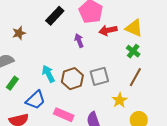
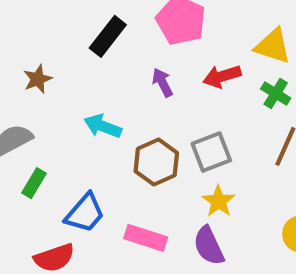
red arrow: (108, 30) -> (222, 76), moved
cyan arrow: (48, 74) -> (103, 126), moved, turned -36
yellow star: (120, 100) -> (219, 201), moved

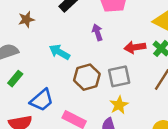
red arrow: (222, 76) -> (135, 47), moved

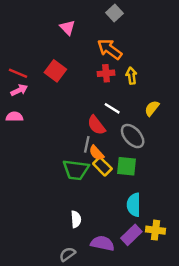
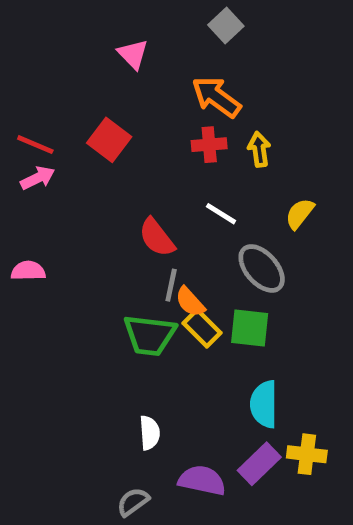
pink semicircle: (14, 117) -> (28, 271), moved
red semicircle: (96, 125) -> (157, 237), moved

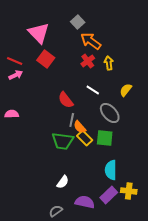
gray square: (226, 26) -> (78, 22), moved
pink triangle: (133, 54) -> (39, 33), moved, size x1.6
red cross: (209, 145) -> (88, 61), turned -32
white semicircle: (150, 433) -> (63, 182), turned 40

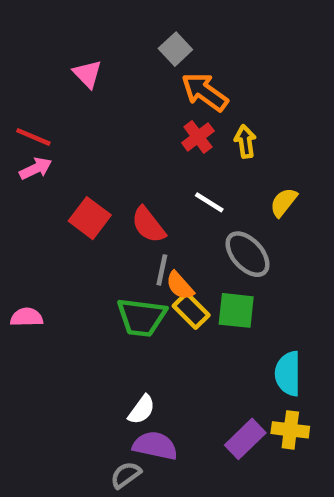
pink triangle: (39, 33) -> (87, 74), size x0.6
red square: (46, 59) -> (90, 218), moved
pink semicircle: (12, 114) -> (27, 317), moved
cyan semicircle: (111, 170) -> (288, 374), moved
purple semicircle: (85, 202) -> (155, 446), moved

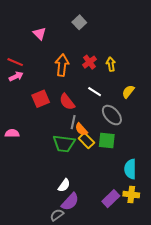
orange arrow: (205, 92) -> (62, 65), moved, turned 60
red square: (90, 218) -> (41, 99), turned 30
pink semicircle: (27, 317) -> (12, 133), moved
purple semicircle: (155, 446) -> (70, 202), turned 120

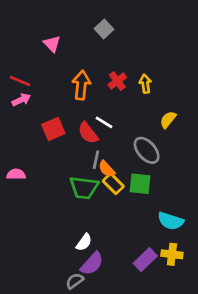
white line: (95, 92) -> (104, 122), moved
cyan semicircle: (130, 169) -> (171, 221), turned -72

+ + + +

- **Problem to solve**
Repeat the whole listing above word for word, but keep any picture out of it.

- **Response to the task**
red arrow: (108, 30) -> (222, 76), moved
cyan arrow: (48, 74) -> (103, 126), moved, turned -36
yellow star: (120, 100) -> (219, 201), moved

red arrow: (222, 76) -> (135, 47), moved

pink semicircle: (14, 117) -> (28, 271), moved
red semicircle: (96, 125) -> (157, 237), moved

gray square: (226, 26) -> (78, 22), moved
pink triangle: (133, 54) -> (39, 33), moved, size x1.6
red cross: (209, 145) -> (88, 61), turned -32
white semicircle: (150, 433) -> (63, 182), turned 40

pink triangle: (39, 33) -> (87, 74), size x0.6
red square: (46, 59) -> (90, 218), moved
pink semicircle: (12, 114) -> (27, 317), moved
cyan semicircle: (111, 170) -> (288, 374), moved
purple semicircle: (85, 202) -> (155, 446), moved

orange arrow: (205, 92) -> (62, 65), moved, turned 60
red square: (90, 218) -> (41, 99), turned 30
pink semicircle: (27, 317) -> (12, 133), moved
purple semicircle: (155, 446) -> (70, 202), turned 120

white line: (95, 92) -> (104, 122), moved
cyan semicircle: (130, 169) -> (171, 221), turned -72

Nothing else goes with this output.